Data records:
>>>>
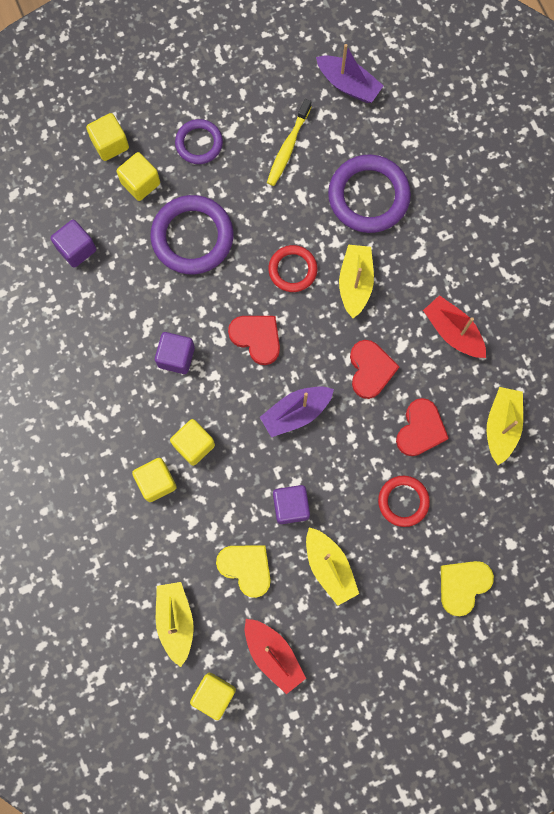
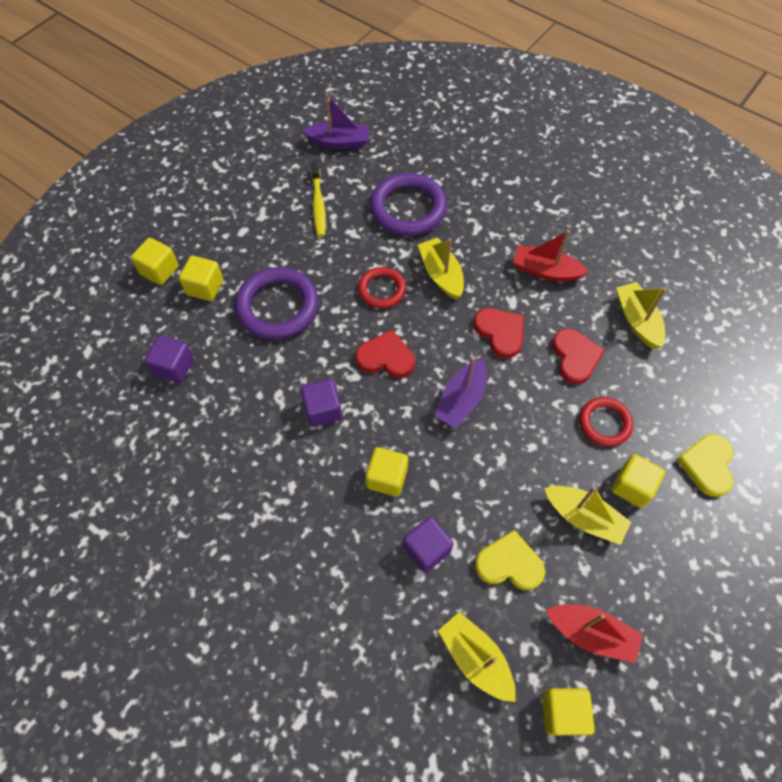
camera: 30 degrees left, 15 degrees down
yellow cube [132,458,177,502] -> yellow cube moved to [611,454,665,508]
purple ring [175,119,223,164] -> none
purple cube [273,485,310,524] -> purple cube moved to [403,517,453,573]

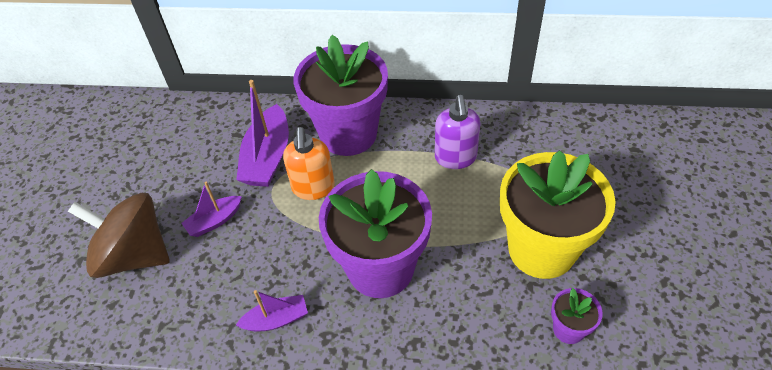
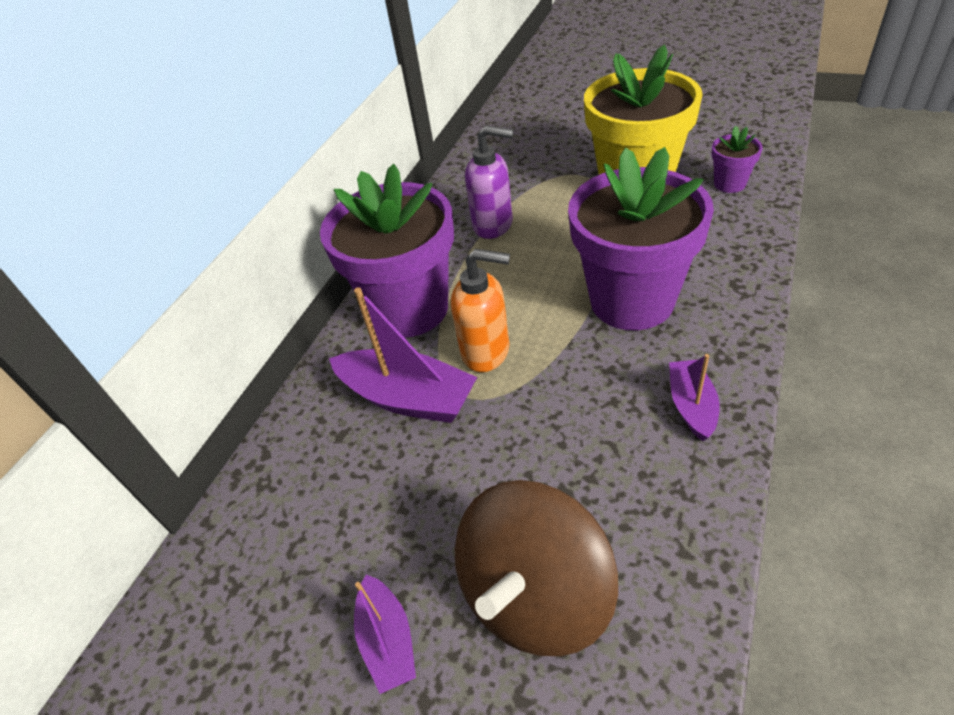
camera: 70 degrees left, 5 degrees down
purple boat [182,182,242,237] -> purple boat moved to [354,575,416,694]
<<<<
Task goal: Count every line of the records above in which the string "down" appears. The number alone is to be given.

Result of this task: 2